• WHAT NEEDS TO BE DONE: Read through the entries below and copy each line where "went" turns up.

• DATASET CONTENT:
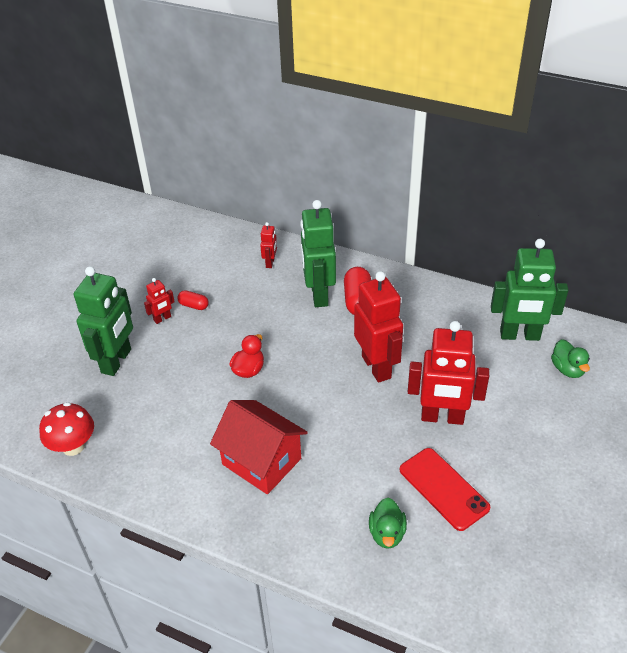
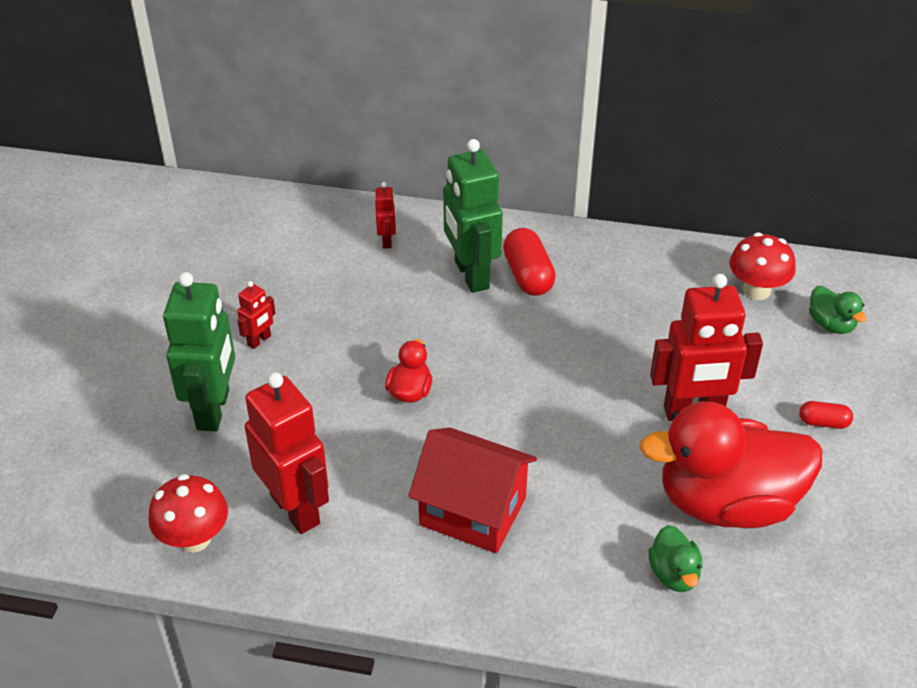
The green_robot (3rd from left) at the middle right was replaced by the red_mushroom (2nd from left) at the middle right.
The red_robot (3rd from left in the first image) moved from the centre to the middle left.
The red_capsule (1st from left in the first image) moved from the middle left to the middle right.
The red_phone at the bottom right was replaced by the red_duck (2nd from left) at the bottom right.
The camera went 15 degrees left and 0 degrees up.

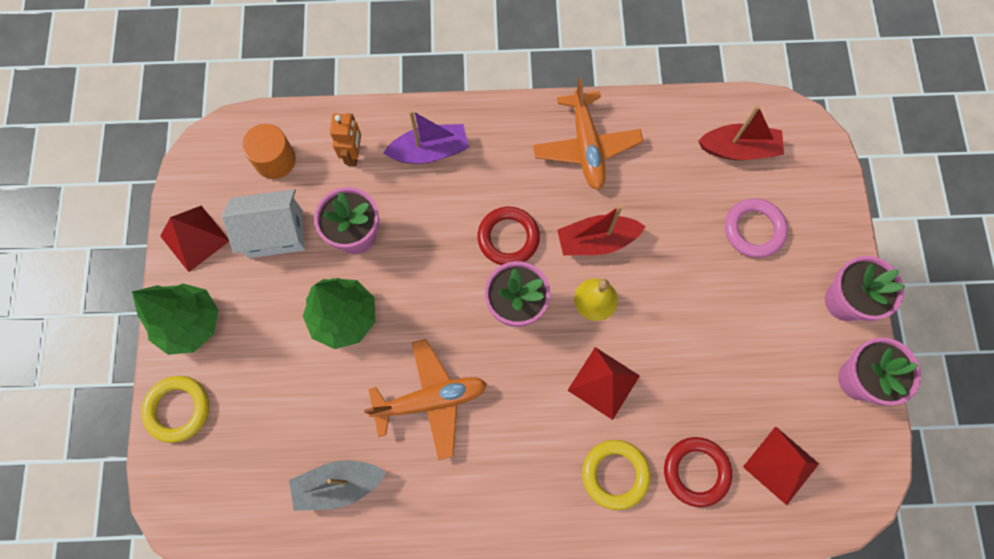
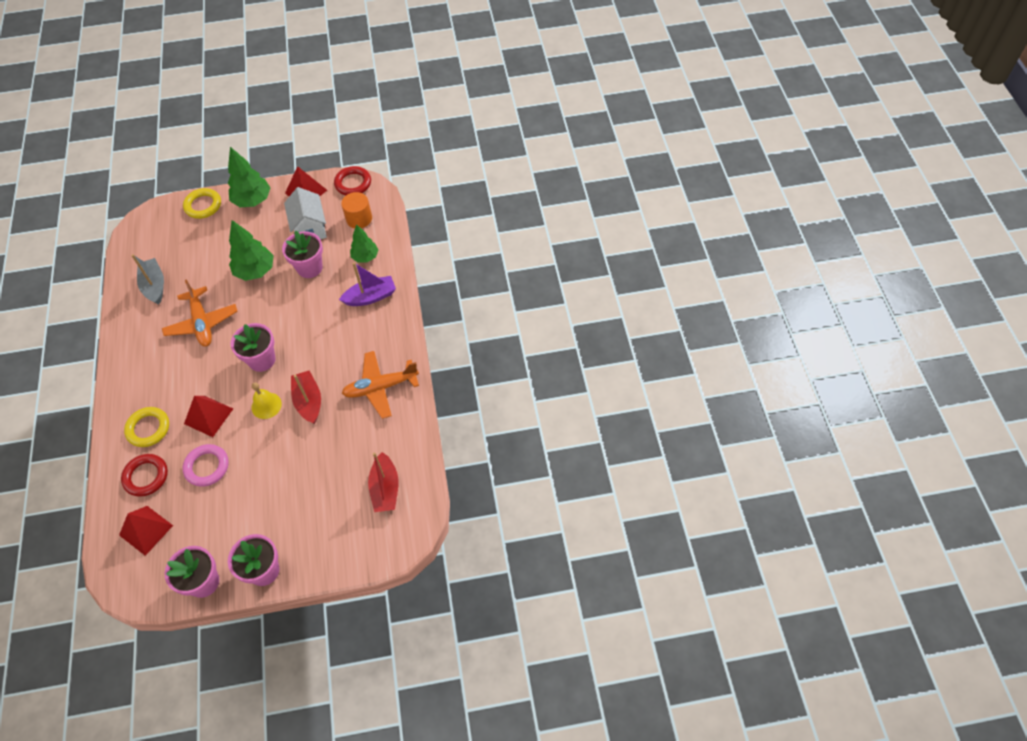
The purple_boat at the top centre turned 90 degrees counterclockwise.
The orange_robot at the top centre was replaced by the green_tree (3rd from left) at the top centre.
The pink_ring moved from the middle right to the middle left.
The red_ring (1st from left in the first image) moved from the centre to the top centre.
The camera went 85 degrees right and 15 degrees down.

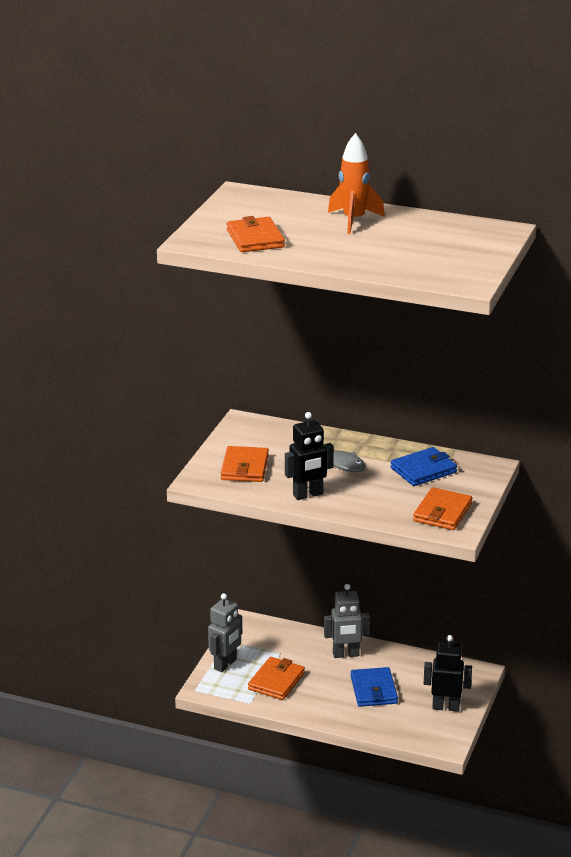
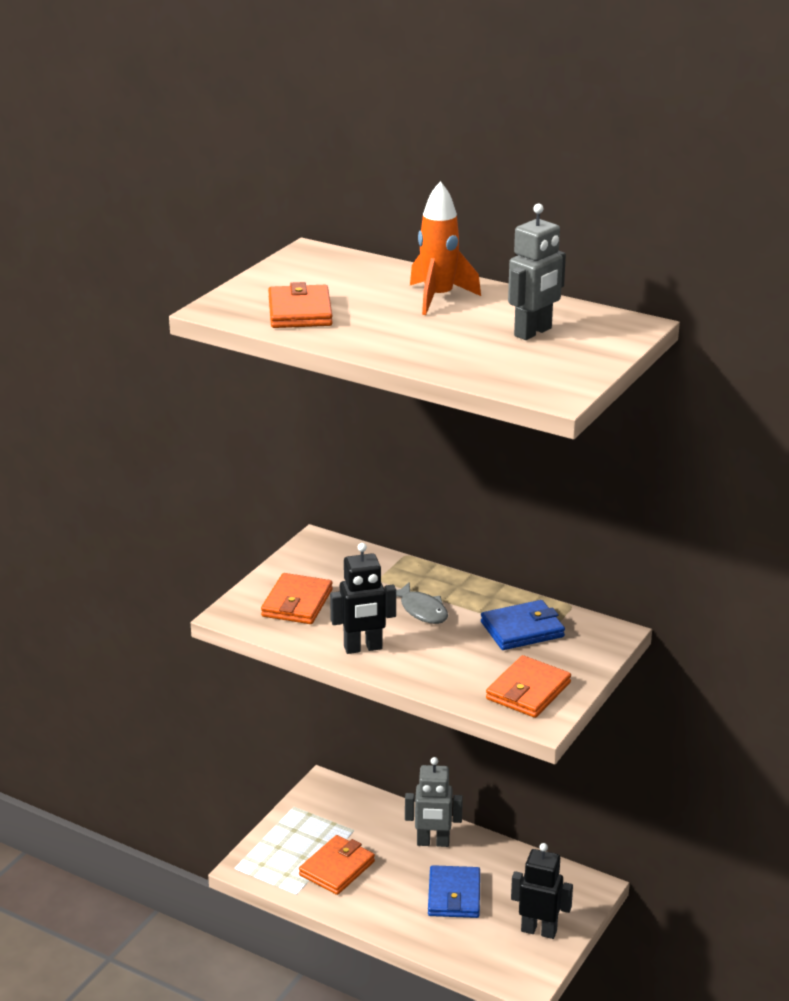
The grey_robot (1st from left in the first image) moved from the bottom centre to the top right.
The camera went 10 degrees right and 0 degrees up.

• RESULT FOR THIS TASK:
The camera went 15 degrees left and 0 degrees up.
The camera went 85 degrees right and 15 degrees down.
The camera went 10 degrees right and 0 degrees up.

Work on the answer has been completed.